[Start of Attachment]
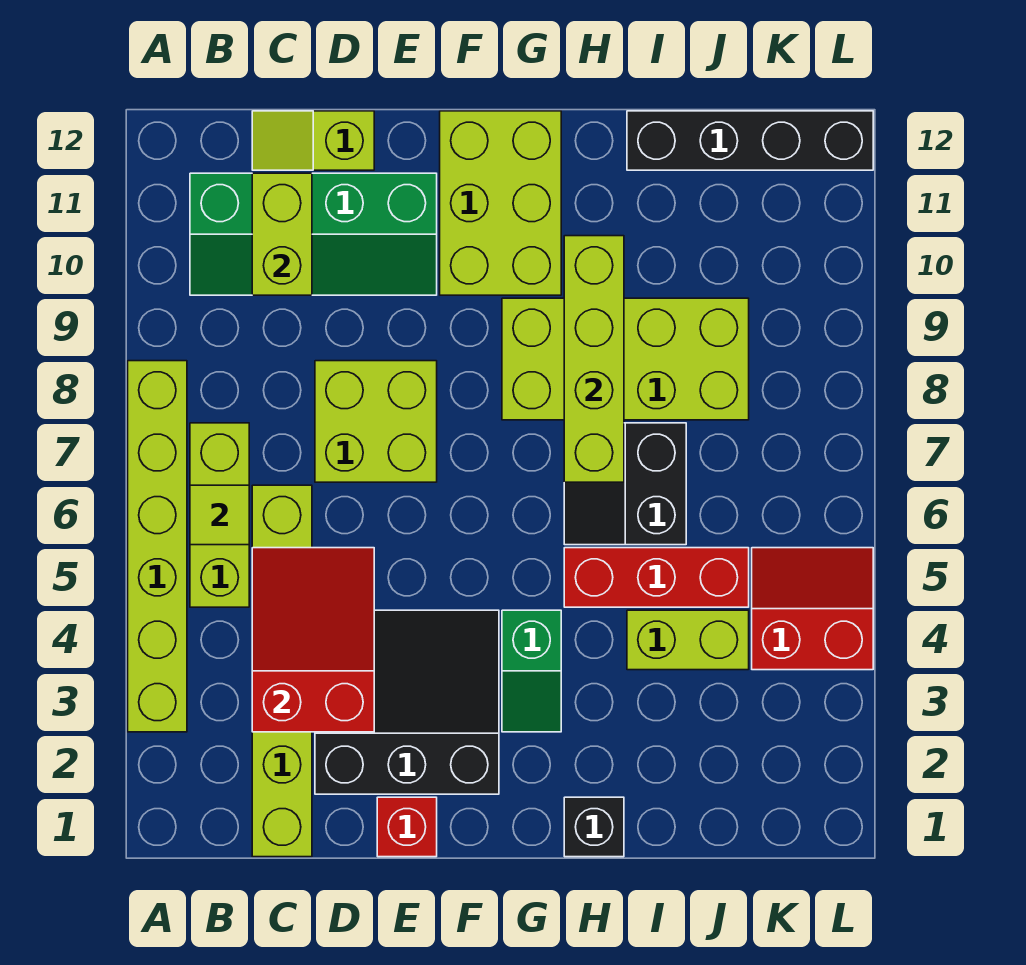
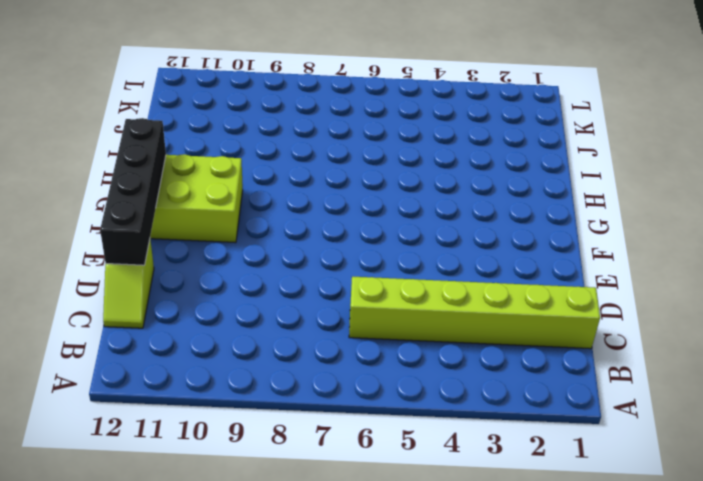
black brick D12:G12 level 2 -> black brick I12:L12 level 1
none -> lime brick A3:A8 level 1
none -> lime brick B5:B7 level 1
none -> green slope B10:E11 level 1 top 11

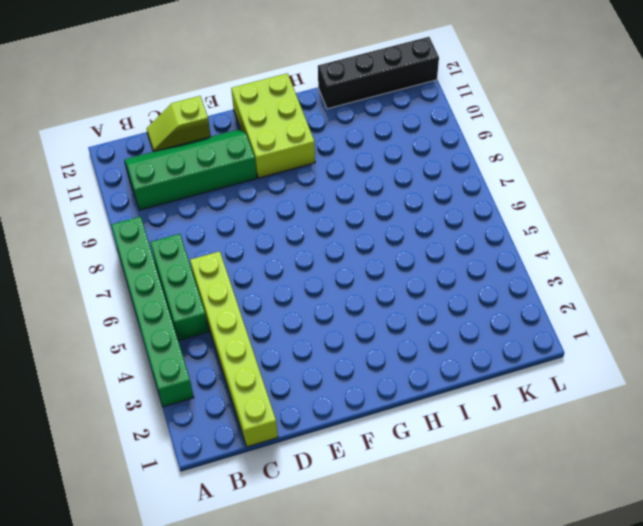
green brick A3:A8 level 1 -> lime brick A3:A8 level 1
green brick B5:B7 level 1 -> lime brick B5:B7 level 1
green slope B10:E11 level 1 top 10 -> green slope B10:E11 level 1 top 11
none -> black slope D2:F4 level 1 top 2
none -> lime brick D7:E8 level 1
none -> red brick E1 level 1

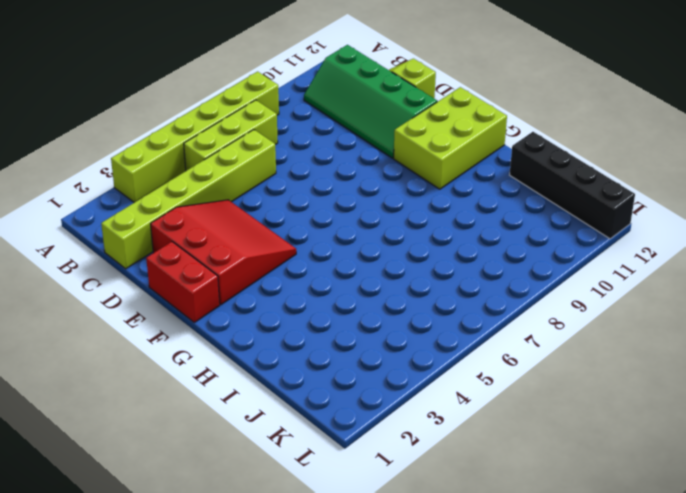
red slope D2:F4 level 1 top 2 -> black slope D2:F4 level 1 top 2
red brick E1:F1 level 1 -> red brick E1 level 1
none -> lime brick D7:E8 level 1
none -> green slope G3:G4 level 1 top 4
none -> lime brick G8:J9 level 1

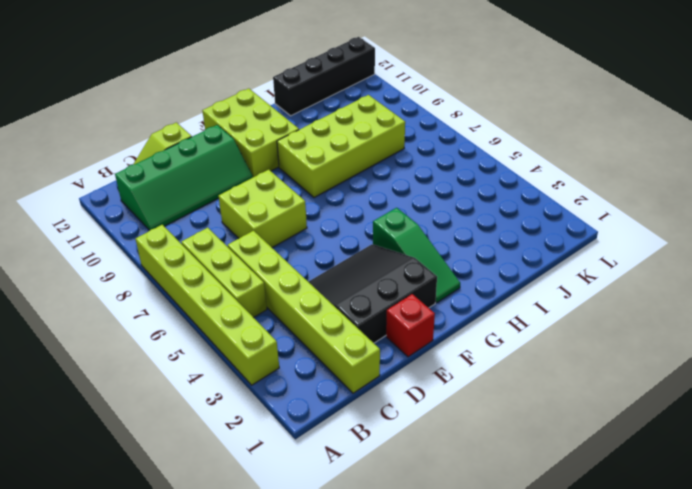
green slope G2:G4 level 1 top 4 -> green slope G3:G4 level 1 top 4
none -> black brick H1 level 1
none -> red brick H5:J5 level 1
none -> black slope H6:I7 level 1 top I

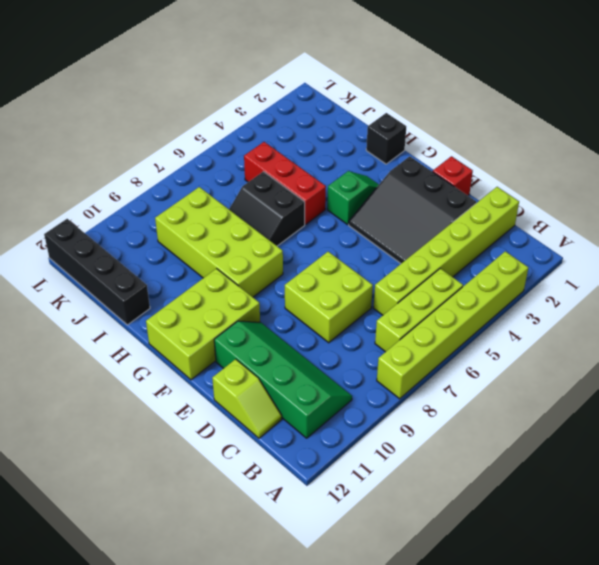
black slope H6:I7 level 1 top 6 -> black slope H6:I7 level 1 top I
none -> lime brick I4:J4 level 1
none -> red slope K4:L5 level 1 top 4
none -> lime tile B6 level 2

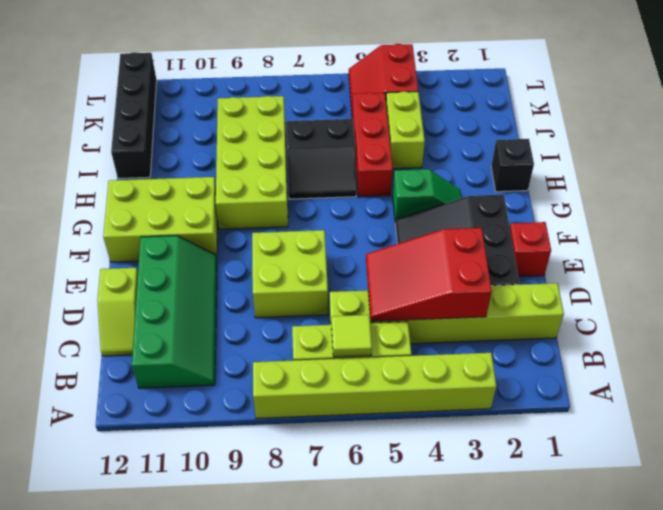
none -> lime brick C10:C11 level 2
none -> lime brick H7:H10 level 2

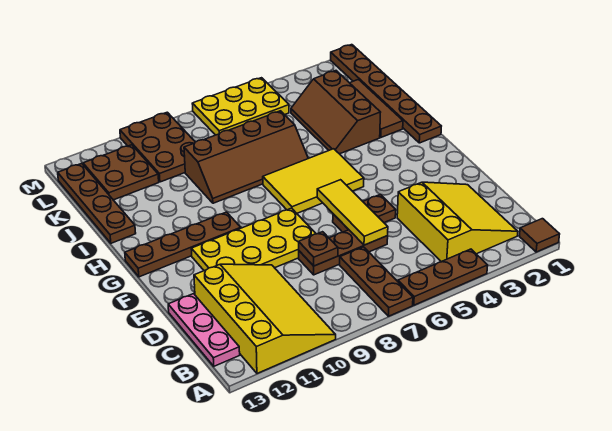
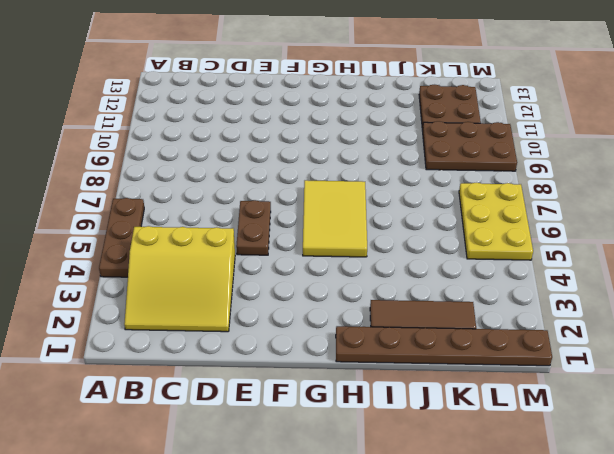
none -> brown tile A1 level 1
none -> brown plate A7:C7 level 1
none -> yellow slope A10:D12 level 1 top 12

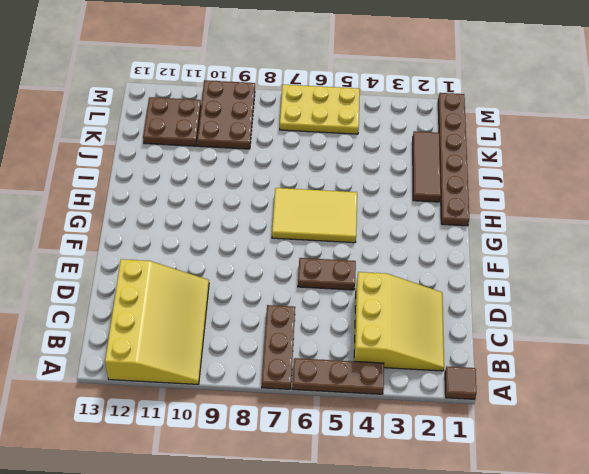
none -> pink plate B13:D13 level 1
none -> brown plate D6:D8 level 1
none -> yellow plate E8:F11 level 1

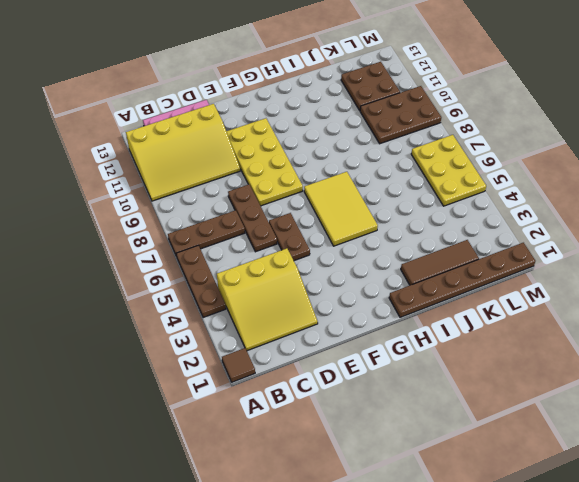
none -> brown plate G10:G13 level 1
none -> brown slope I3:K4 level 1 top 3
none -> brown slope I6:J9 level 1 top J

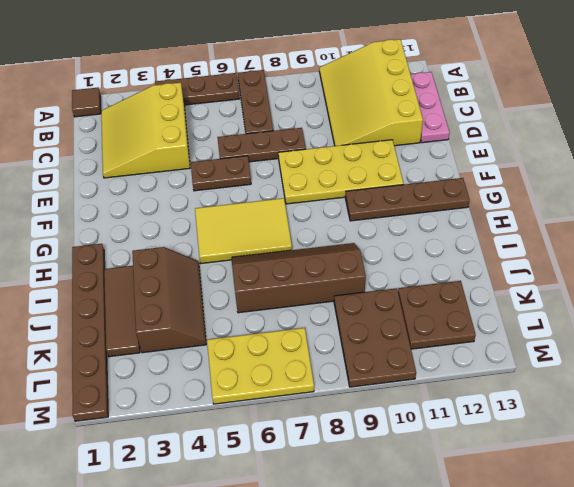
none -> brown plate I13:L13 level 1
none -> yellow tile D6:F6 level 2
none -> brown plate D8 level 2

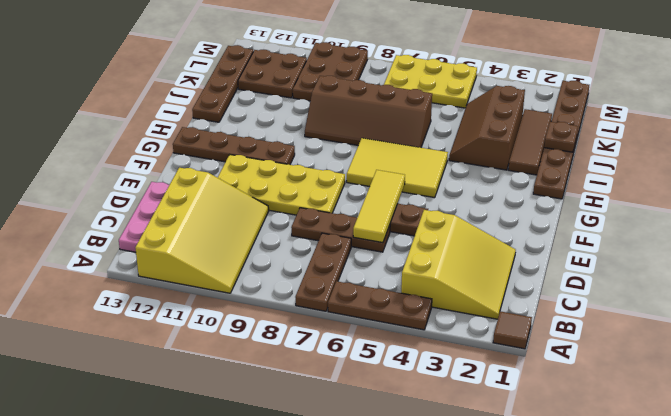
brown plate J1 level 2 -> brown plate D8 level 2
[End of Attachment]
Output the complete listing exactly as it appears, except for the images.

OUTPUT:
black brick D12:G12 level 2 -> black brick I12:L12 level 1
none -> lime brick A3:A8 level 1
none -> lime brick B5:B7 level 1
none -> green slope B10:E11 level 1 top 11

green brick A3:A8 level 1 -> lime brick A3:A8 level 1
green brick B5:B7 level 1 -> lime brick B5:B7 level 1
green slope B10:E11 level 1 top 10 -> green slope B10:E11 level 1 top 11
none -> black slope D2:F4 level 1 top 2
none -> lime brick D7:E8 level 1
none -> red brick E1 level 1

red slope D2:F4 level 1 top 2 -> black slope D2:F4 level 1 top 2
red brick E1:F1 level 1 -> red brick E1 level 1
none -> lime brick D7:E8 level 1
none -> green slope G3:G4 level 1 top 4
none -> lime brick G8:J9 level 1

green slope G2:G4 level 1 top 4 -> green slope G3:G4 level 1 top 4
none -> black brick H1 level 1
none -> red brick H5:J5 level 1
none -> black slope H6:I7 level 1 top I

black slope H6:I7 level 1 top 6 -> black slope H6:I7 level 1 top I
none -> lime brick I4:J4 level 1
none -> red slope K4:L5 level 1 top 4
none -> lime tile B6 level 2

none -> lime brick C10:C11 level 2
none -> lime brick H7:H10 level 2

none -> brown tile A1 level 1
none -> brown plate A7:C7 level 1
none -> yellow slope A10:D12 level 1 top 12

none -> pink plate B13:D13 level 1
none -> brown plate D6:D8 level 1
none -> yellow plate E8:F11 level 1

none -> brown plate G10:G13 level 1
none -> brown slope I3:K4 level 1 top 3
none -> brown slope I6:J9 level 1 top J

none -> brown plate I13:L13 level 1
none -> yellow tile D6:F6 level 2
none -> brown plate D8 level 2

brown plate J1 level 2 -> brown plate D8 level 2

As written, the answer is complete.